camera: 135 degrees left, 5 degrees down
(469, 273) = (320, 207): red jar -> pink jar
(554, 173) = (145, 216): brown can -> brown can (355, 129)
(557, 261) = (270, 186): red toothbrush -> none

++++

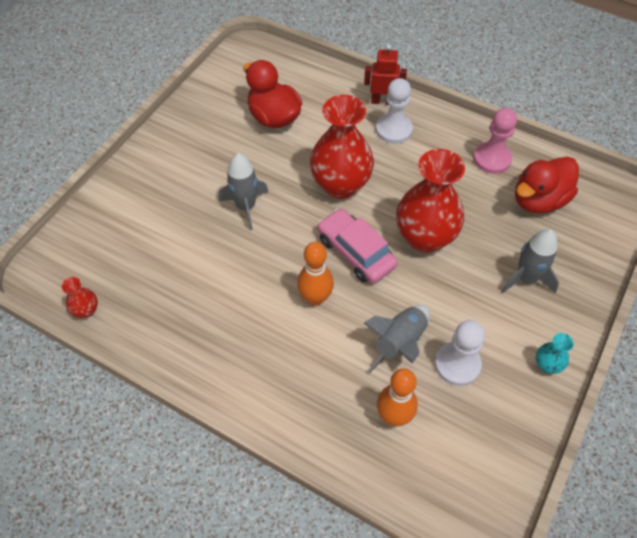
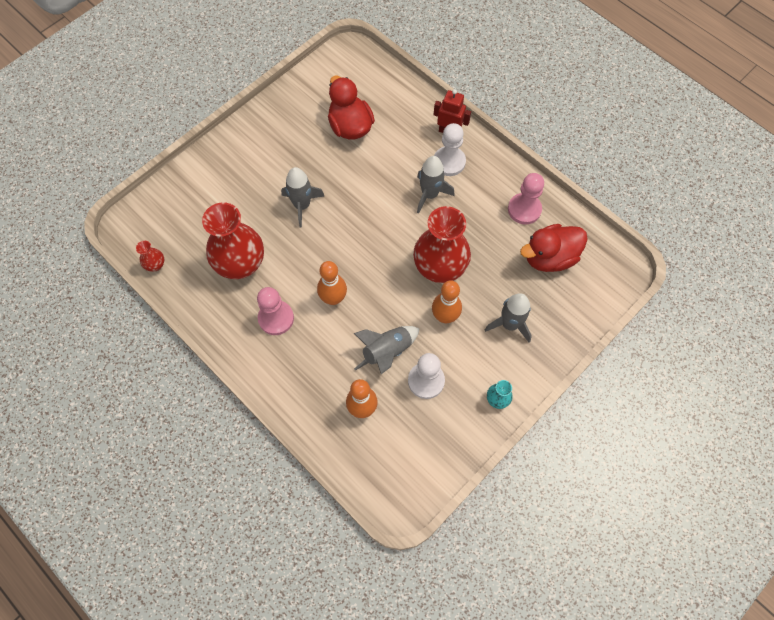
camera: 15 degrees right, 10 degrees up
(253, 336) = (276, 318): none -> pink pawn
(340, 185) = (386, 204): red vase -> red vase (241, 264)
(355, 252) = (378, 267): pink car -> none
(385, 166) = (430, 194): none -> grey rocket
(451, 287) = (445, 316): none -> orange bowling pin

++++

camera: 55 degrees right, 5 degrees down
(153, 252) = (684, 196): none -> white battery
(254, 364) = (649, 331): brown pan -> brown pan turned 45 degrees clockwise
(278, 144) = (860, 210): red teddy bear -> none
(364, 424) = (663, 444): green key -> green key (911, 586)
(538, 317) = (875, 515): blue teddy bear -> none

++++

REQUIRED WORK
Every line of the listing that includes the word "camera" belongs in the answer.

ANSWER BELOW
camera: 135 degrees left, 5 degrees down
camera: 15 degrees right, 10 degrees up
camera: 55 degrees right, 5 degrees down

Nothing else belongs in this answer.